▶ Dataset entries:
▼
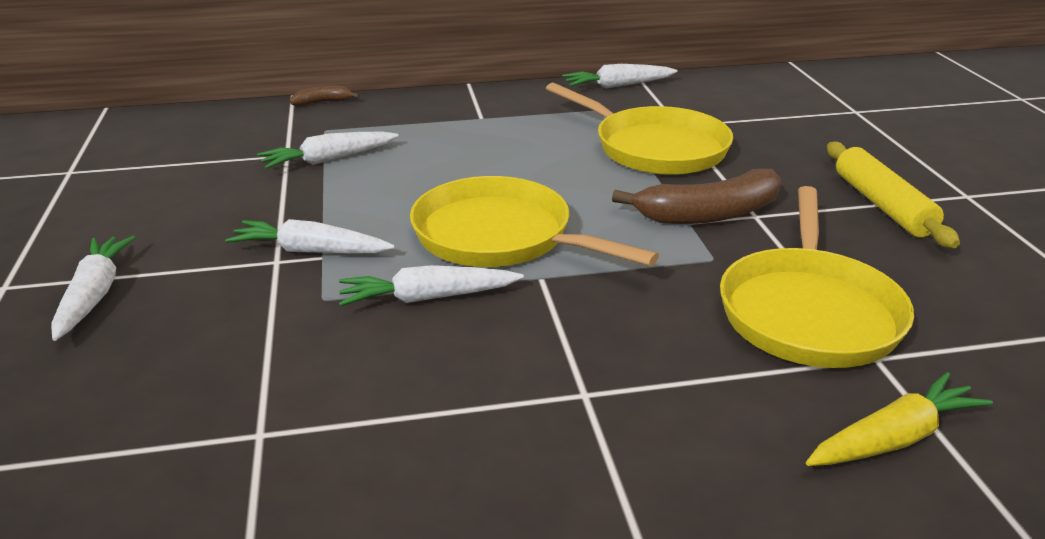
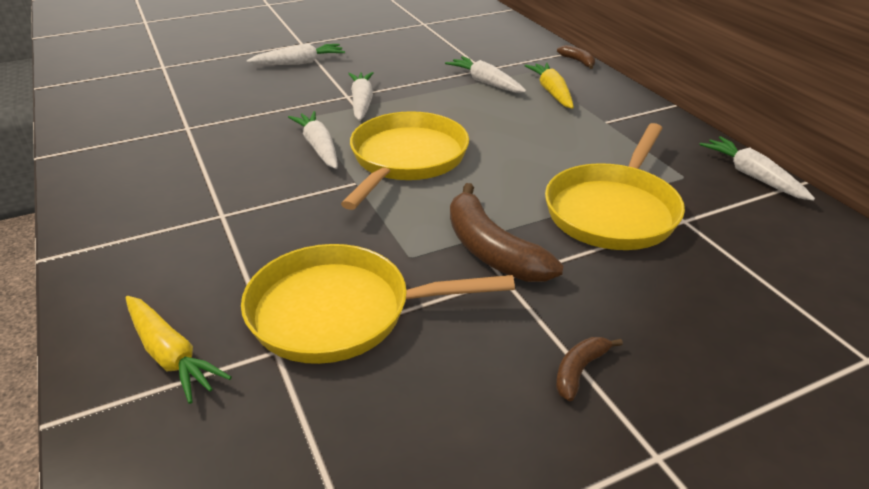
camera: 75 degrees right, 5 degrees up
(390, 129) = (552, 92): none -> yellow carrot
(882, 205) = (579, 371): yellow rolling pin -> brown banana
▲
▼
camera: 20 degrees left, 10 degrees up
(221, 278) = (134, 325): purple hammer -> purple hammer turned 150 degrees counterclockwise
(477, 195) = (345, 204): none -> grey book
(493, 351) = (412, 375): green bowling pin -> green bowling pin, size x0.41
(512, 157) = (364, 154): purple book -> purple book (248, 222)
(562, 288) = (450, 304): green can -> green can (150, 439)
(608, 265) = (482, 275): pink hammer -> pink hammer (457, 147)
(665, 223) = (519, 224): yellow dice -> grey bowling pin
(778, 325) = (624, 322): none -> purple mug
▲
▼
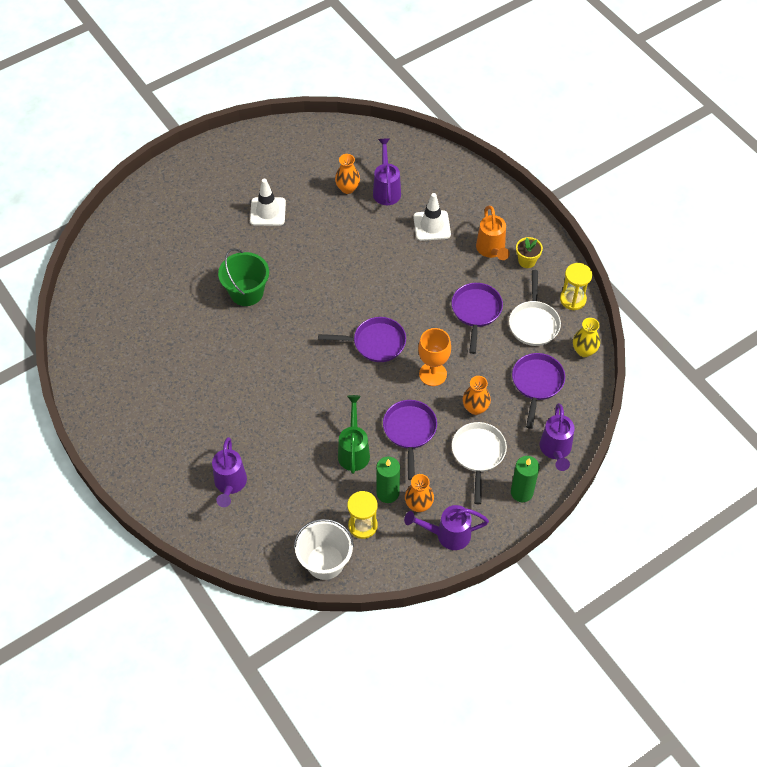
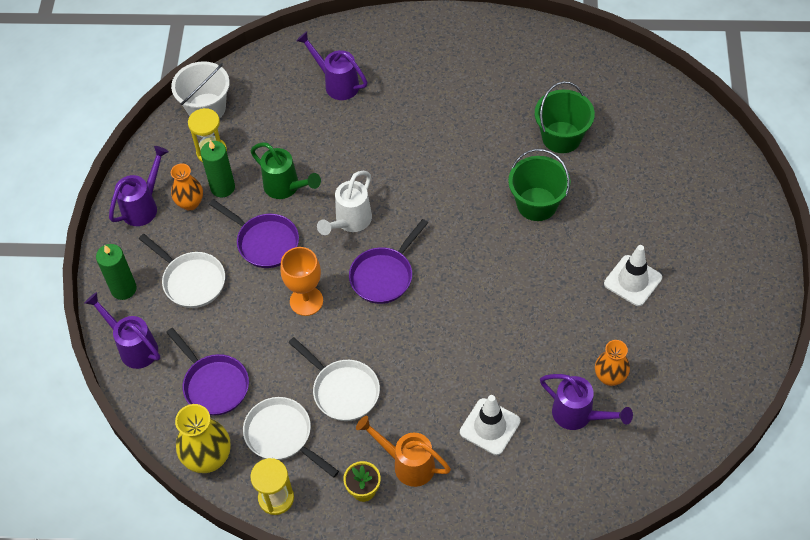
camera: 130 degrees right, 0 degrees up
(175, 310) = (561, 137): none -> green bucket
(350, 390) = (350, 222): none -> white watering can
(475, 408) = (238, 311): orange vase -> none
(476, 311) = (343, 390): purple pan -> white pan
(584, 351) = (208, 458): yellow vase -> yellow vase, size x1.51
▲
▶ Action item: Set down only the lines above that fall between the line holding "(221, 278) = (134, 325): purple" and the line holding "(778, 325) = (624, 322): none -> purple mug", inclusive, keeping each exact.

▶ Task answer:
(221, 278) = (134, 325): purple hammer -> purple hammer turned 150 degrees counterclockwise
(477, 195) = (345, 204): none -> grey book
(493, 351) = (412, 375): green bowling pin -> green bowling pin, size x0.41
(512, 157) = (364, 154): purple book -> purple book (248, 222)
(562, 288) = (450, 304): green can -> green can (150, 439)
(608, 265) = (482, 275): pink hammer -> pink hammer (457, 147)
(665, 223) = (519, 224): yellow dice -> grey bowling pin
(778, 325) = (624, 322): none -> purple mug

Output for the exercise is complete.